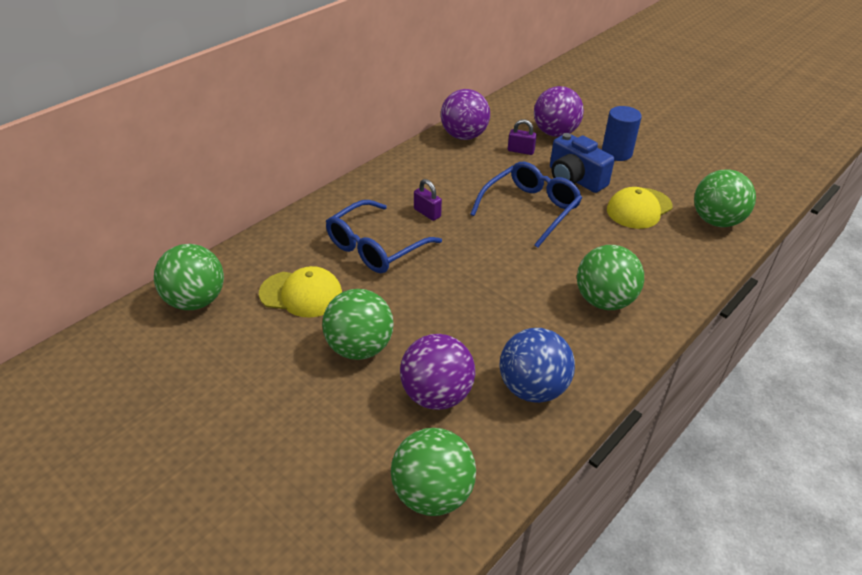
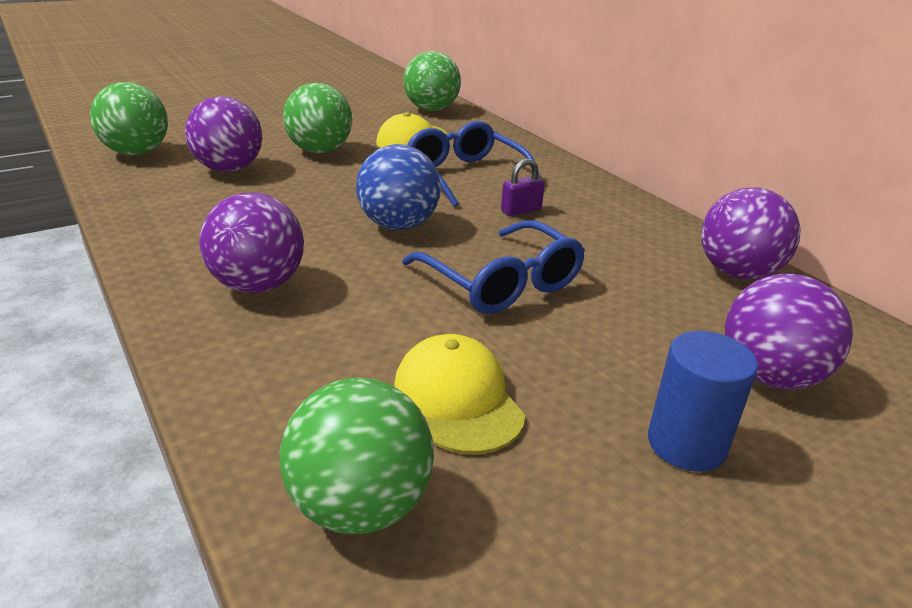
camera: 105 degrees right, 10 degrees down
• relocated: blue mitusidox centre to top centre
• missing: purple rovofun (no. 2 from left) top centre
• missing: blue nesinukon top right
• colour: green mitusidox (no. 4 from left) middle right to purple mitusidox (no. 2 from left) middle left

····················

* **WHAT YOU HAVE TO DO**
Within the data, how many lines hold "right"? Respond with only the number.

* **RESPONSE BOX**
3